Your goal >>
Check every line of the data below for the word "orange". Copy the ones that have it.

Given data >>
◇ ◇ ◇

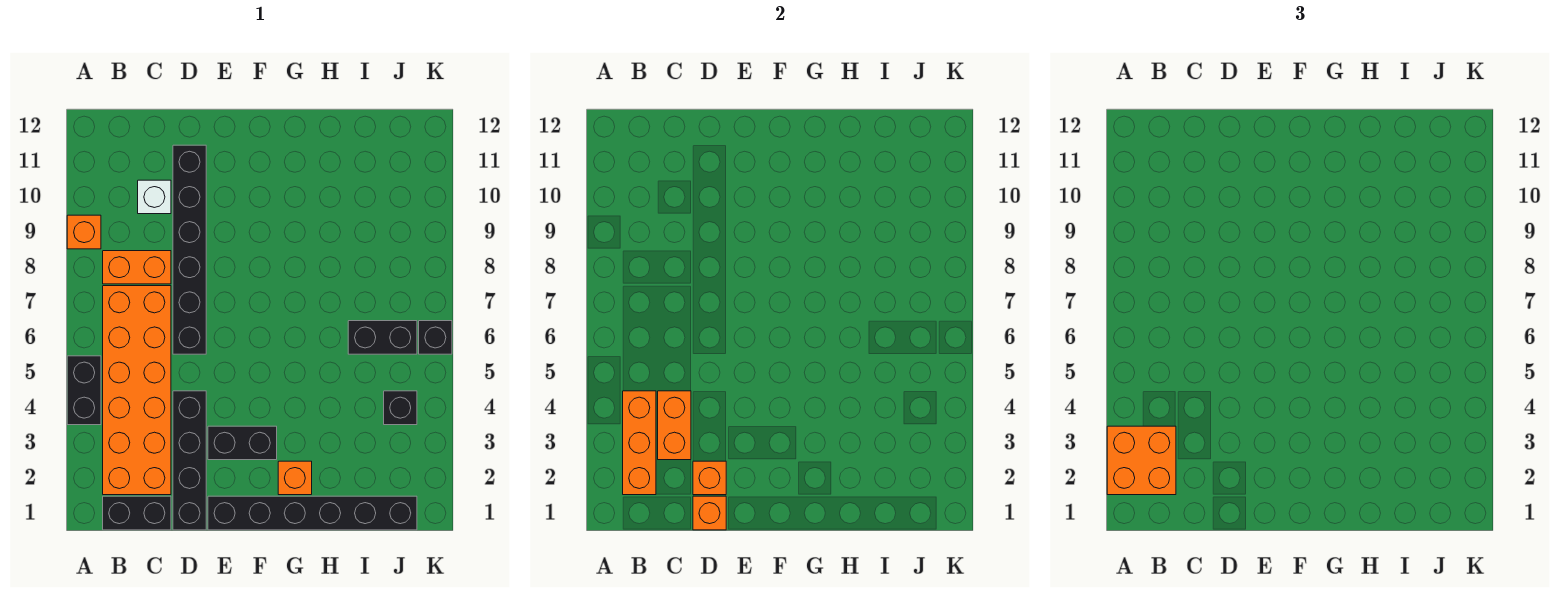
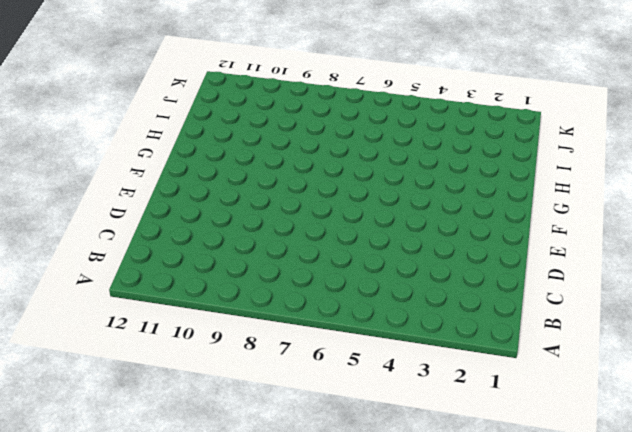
none -> black 1x2 brick [67,356,101,425]
none -> orange 1x1 brick [67,215,101,249]
none -> black 1x2 brick [103,496,171,530]

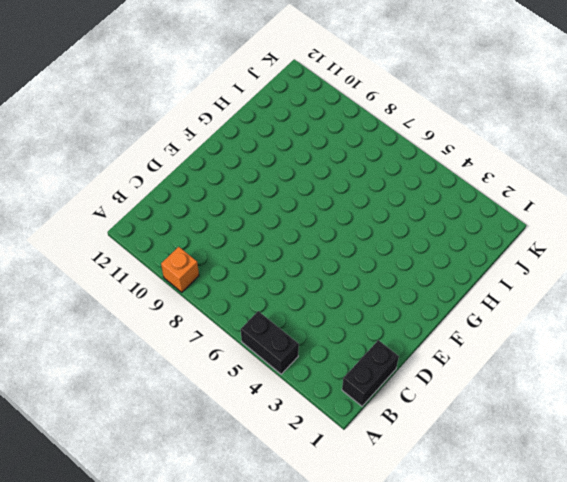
none -> orange 2x6 brick [103,286,171,495]
none -> orange 1x2 brick [103,251,171,284]
none -> white 1x1 brick [138,180,171,214]

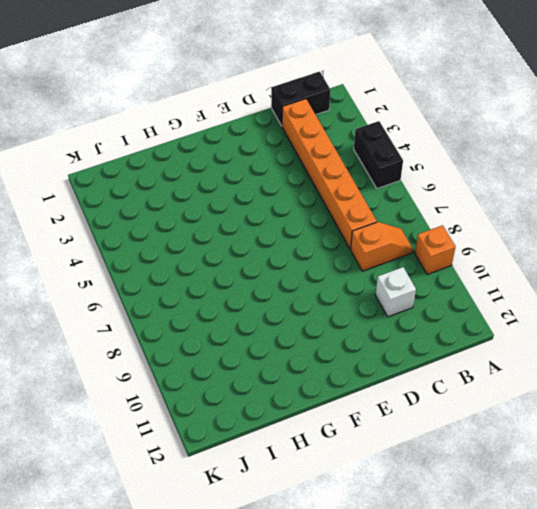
orange 1x2 slope [351,222,413,271] -> orange 1x2 brick [103,251,171,284]
orange 1x6 brick [282,99,377,249] -> orange 2x6 brick [103,286,171,495]
none -> black 1x4 brick [173,391,206,530]
none -> black 1x6 brick [173,145,206,354]
none -> black 1x6 brick [208,496,417,530]

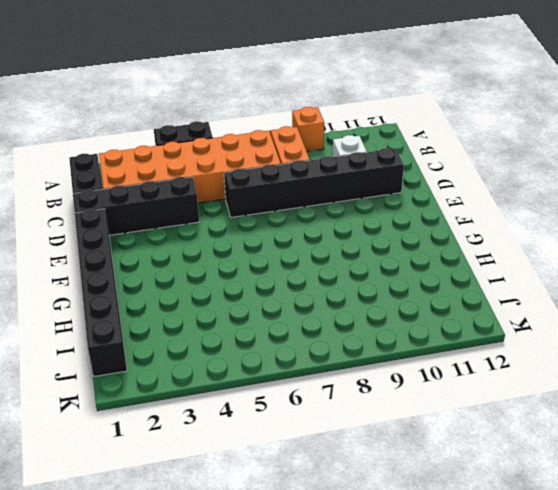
none -> black 1x2 brick [208,426,277,460]
none -> orange 1x1 brick [278,461,312,495]
none -> black 1x2 brick [348,321,417,354]

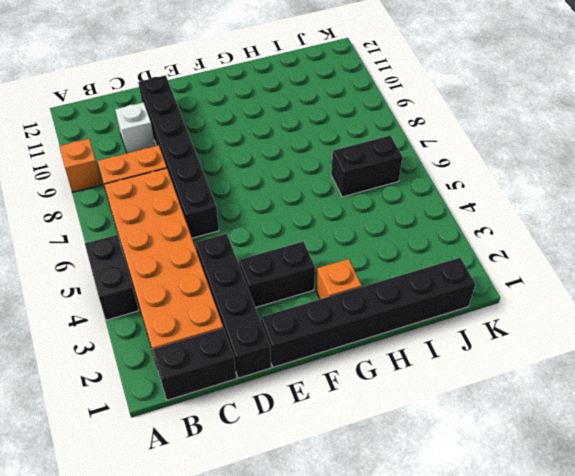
none -> black 1x1 brick [384,391,417,425]
none -> black 1x1 brick [419,321,452,354]
none -> orange 1x3 brick [623,391,656,495]

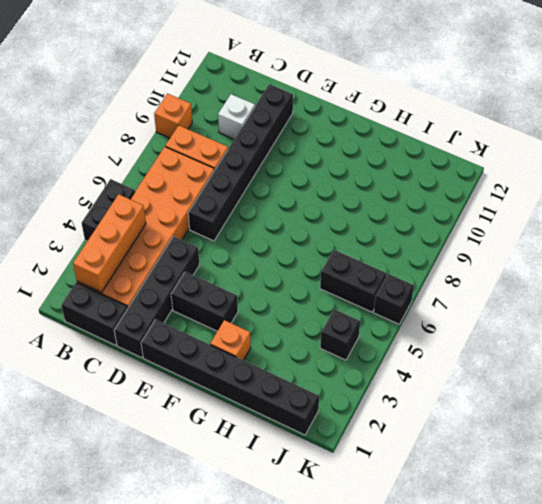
none -> orange 1x2 brick [658,391,691,460]
none -> orange 1x1 brick [693,496,726,530]
none -> orange 1x1 brick [693,461,726,495]

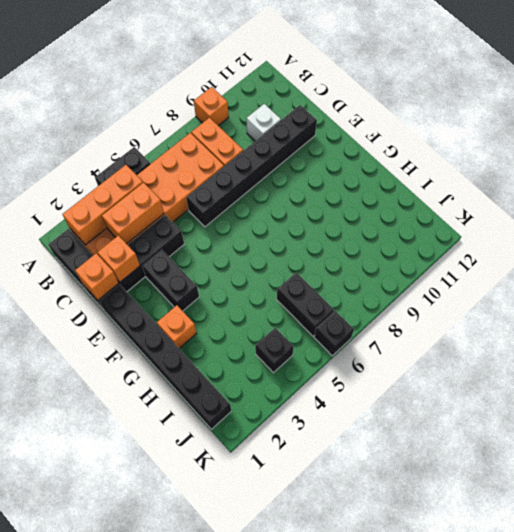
none -> orange 2x2 brick [1107,426,1176,495]

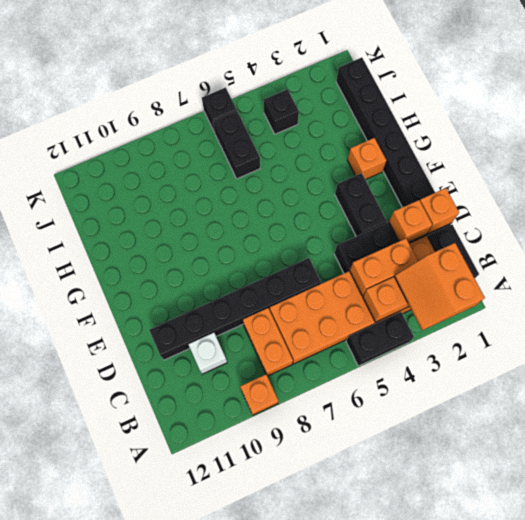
orange 2x2 slope [394,243,485,330] -> orange 2x2 brick [1107,426,1176,495]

◇ ◇ ◇

Your response >>
none -> orange 1x1 brick [67,215,101,249]
none -> orange 2x6 brick [103,286,171,495]
none -> orange 1x2 brick [103,251,171,284]
orange 1x2 slope [351,222,413,271] -> orange 1x2 brick [103,251,171,284]
orange 1x6 brick [282,99,377,249] -> orange 2x6 brick [103,286,171,495]
none -> orange 1x1 brick [278,461,312,495]
none -> orange 1x3 brick [623,391,656,495]
none -> orange 1x2 brick [658,391,691,460]
none -> orange 1x1 brick [693,496,726,530]
none -> orange 1x1 brick [693,461,726,495]
none -> orange 2x2 brick [1107,426,1176,495]
orange 2x2 slope [394,243,485,330] -> orange 2x2 brick [1107,426,1176,495]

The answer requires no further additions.